(Object transformation records)
----------

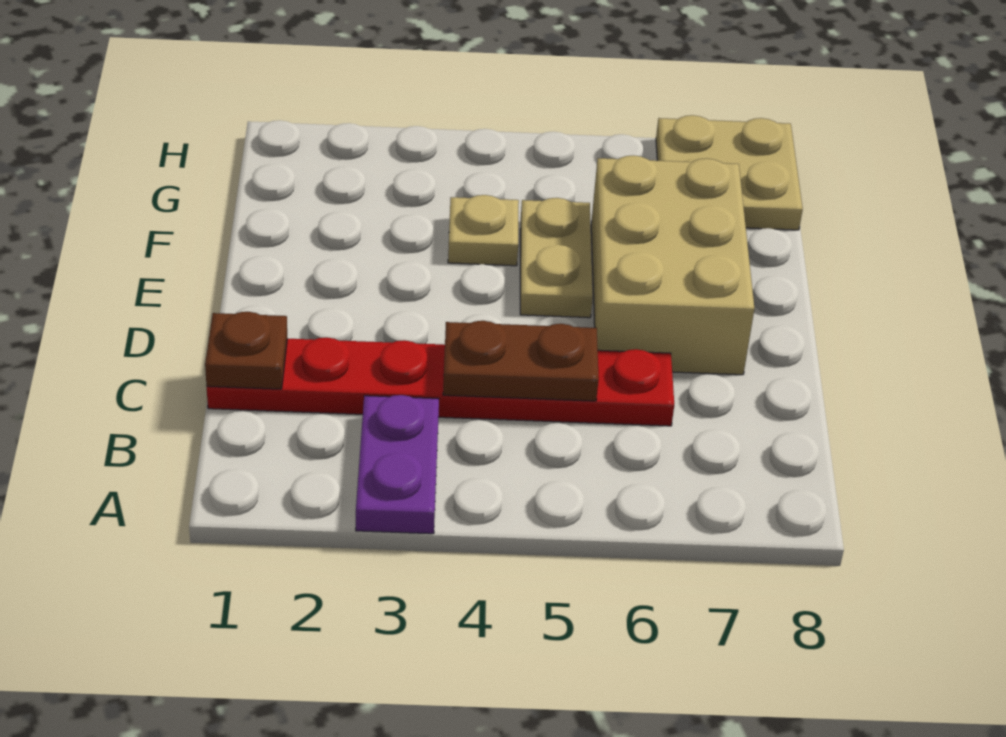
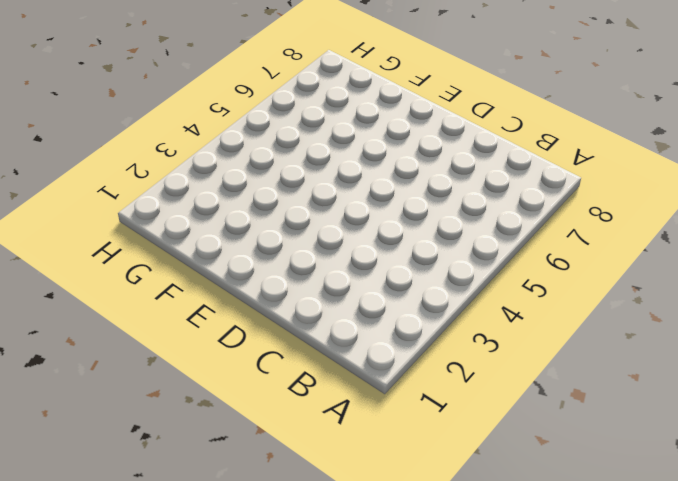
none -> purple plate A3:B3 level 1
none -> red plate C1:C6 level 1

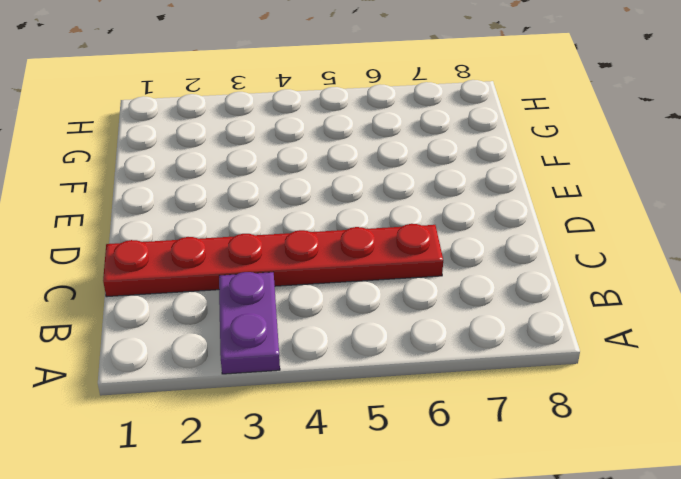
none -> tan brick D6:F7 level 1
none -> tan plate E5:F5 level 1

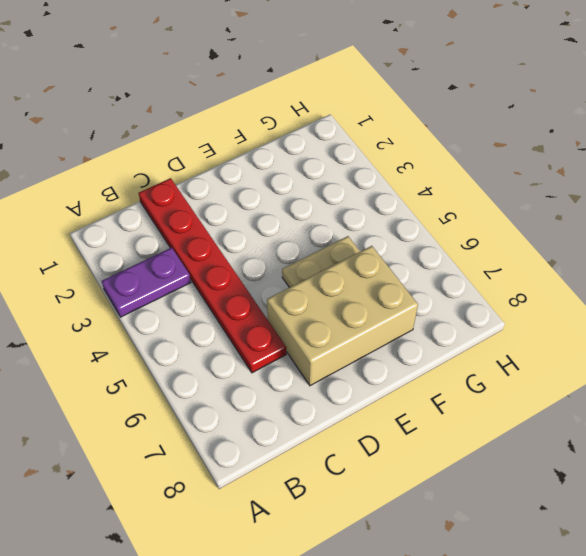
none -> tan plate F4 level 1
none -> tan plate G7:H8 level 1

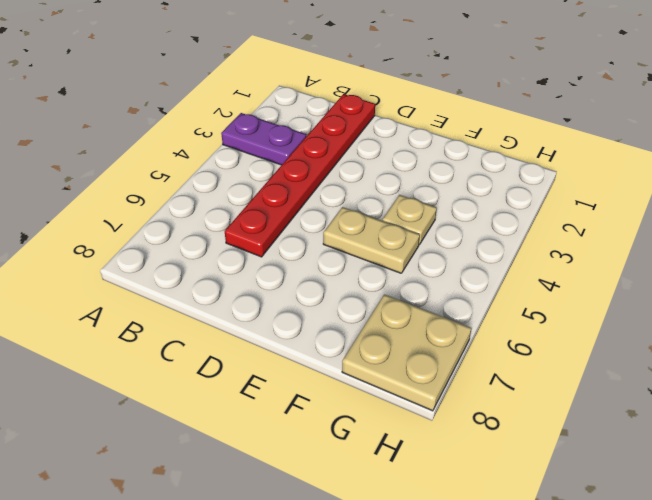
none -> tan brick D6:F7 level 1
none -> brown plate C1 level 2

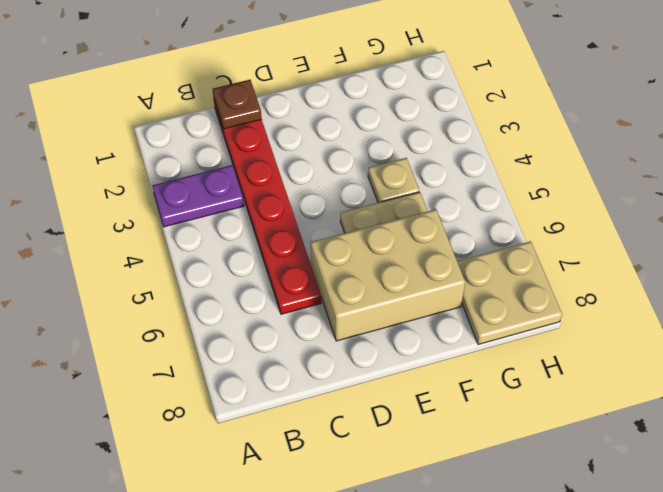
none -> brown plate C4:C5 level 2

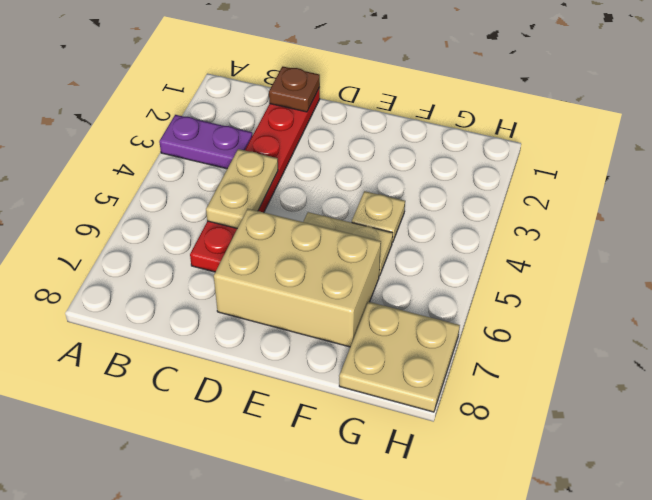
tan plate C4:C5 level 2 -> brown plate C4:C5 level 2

----------

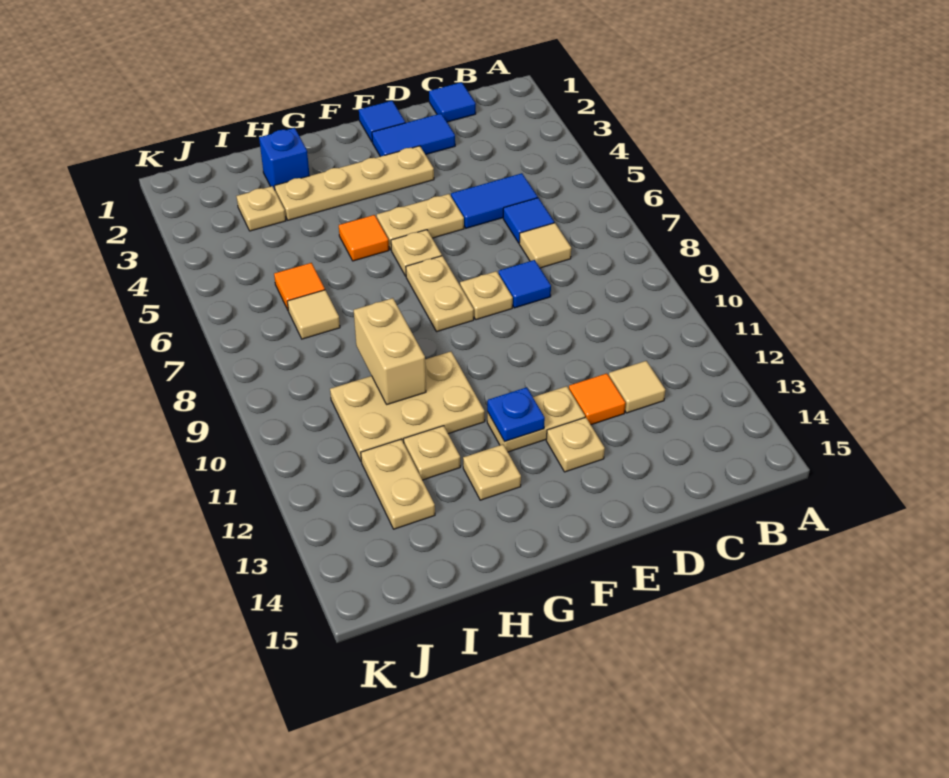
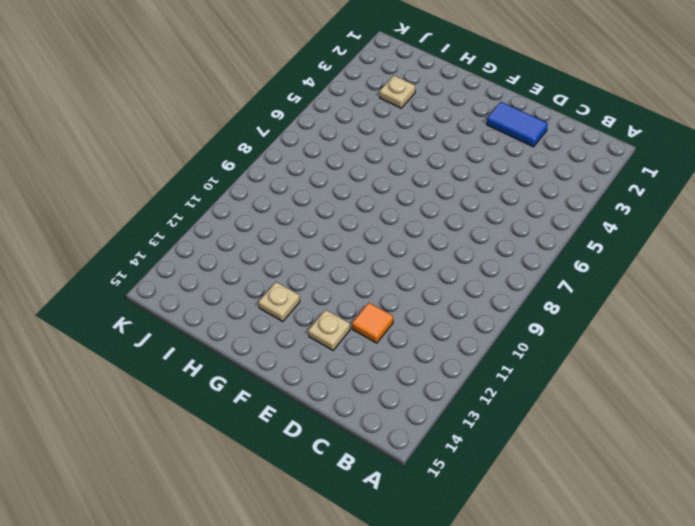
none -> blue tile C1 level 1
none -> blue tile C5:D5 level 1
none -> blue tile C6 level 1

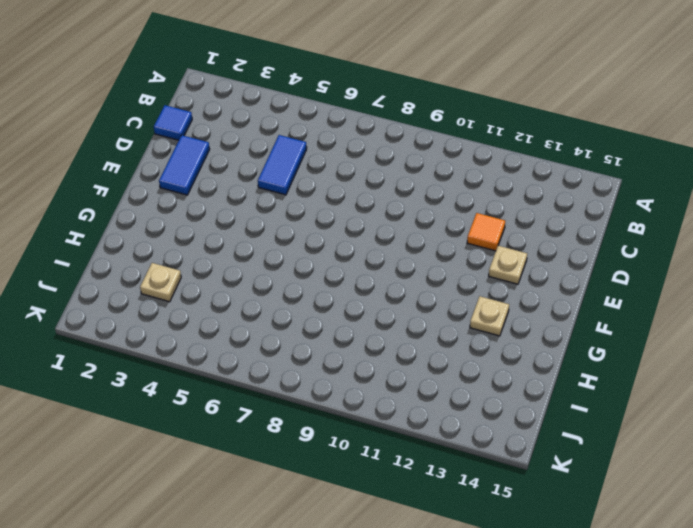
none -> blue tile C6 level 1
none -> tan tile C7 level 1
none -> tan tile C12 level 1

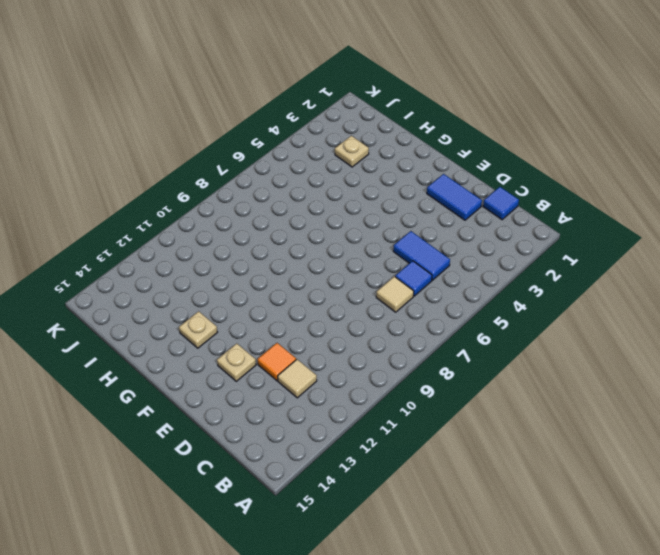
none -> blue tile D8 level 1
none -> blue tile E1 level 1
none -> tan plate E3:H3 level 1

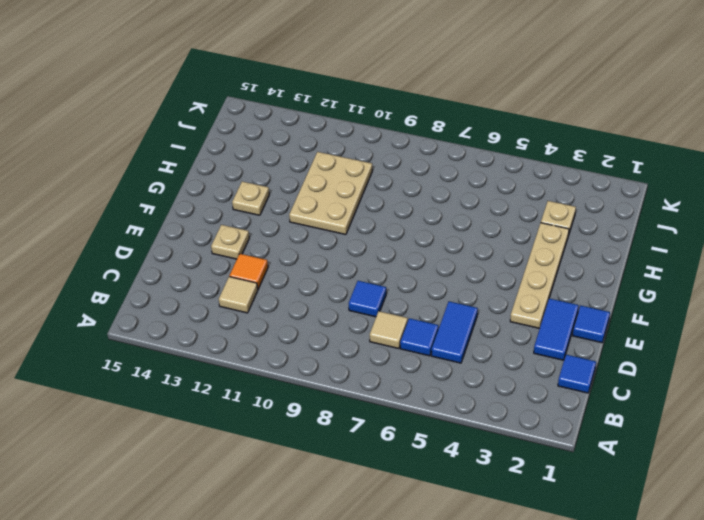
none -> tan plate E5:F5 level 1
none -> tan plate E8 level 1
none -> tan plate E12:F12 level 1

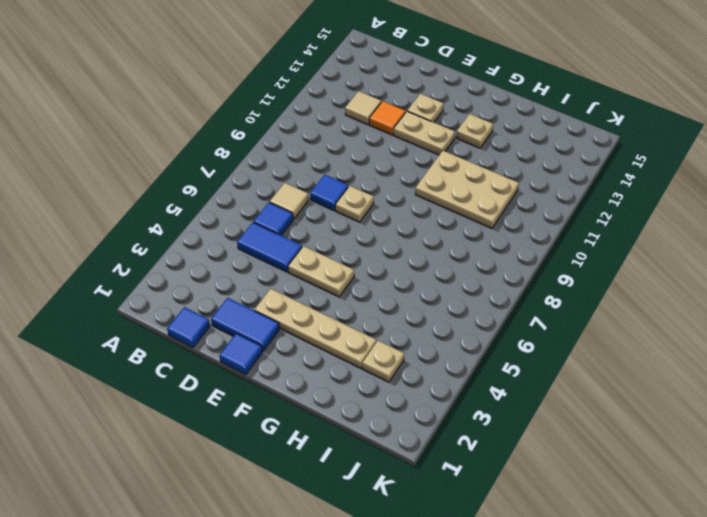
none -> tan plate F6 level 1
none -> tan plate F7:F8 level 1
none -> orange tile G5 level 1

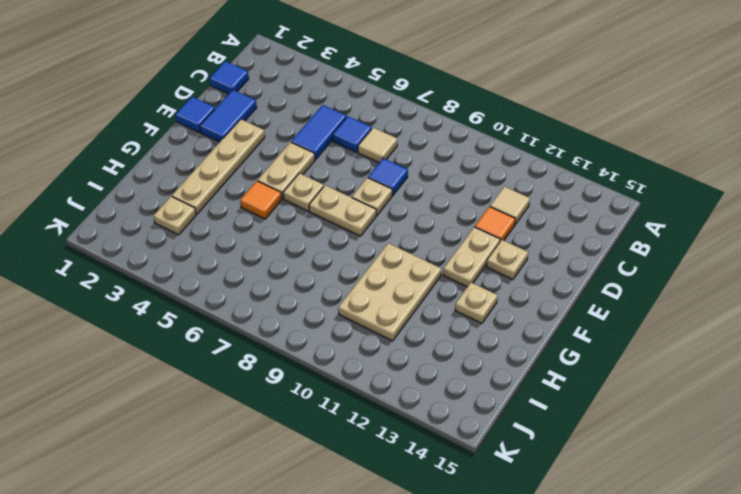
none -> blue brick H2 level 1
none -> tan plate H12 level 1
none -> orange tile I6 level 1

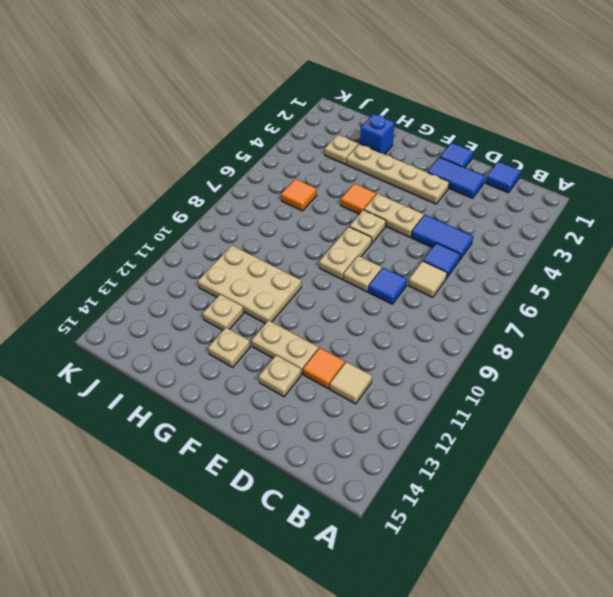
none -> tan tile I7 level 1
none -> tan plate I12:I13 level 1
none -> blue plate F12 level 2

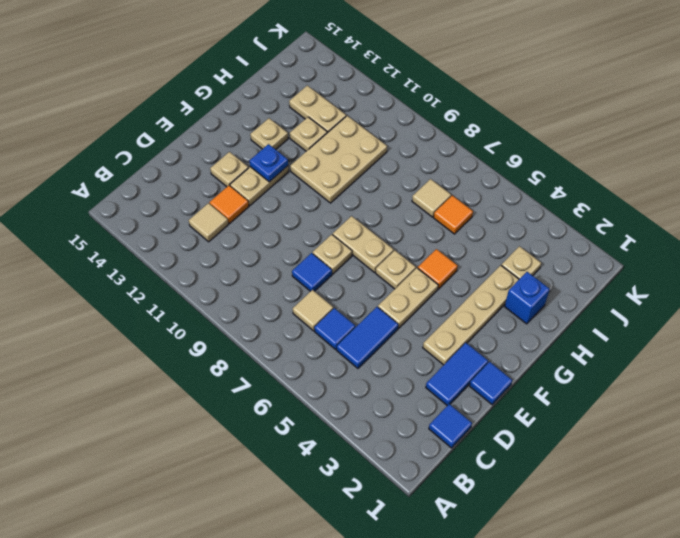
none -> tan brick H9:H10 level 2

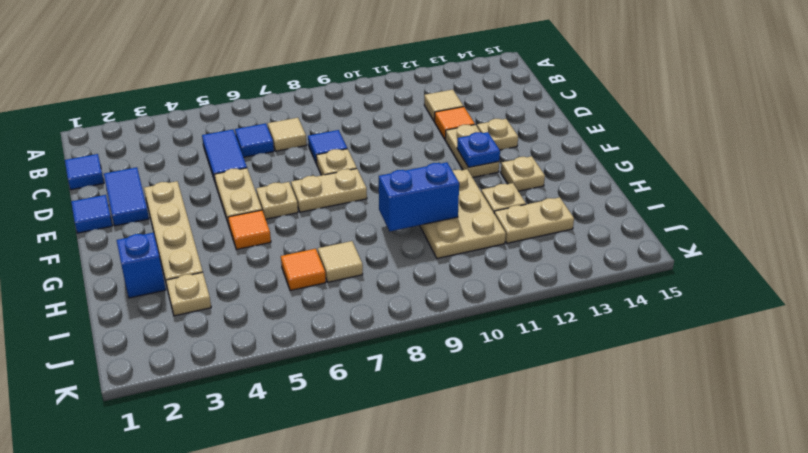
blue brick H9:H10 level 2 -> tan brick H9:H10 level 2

----------

What the task requires - Check each line of the entries for the word "orange". State how many lines hold it, and write nothing else.

Solution to this exercise - 2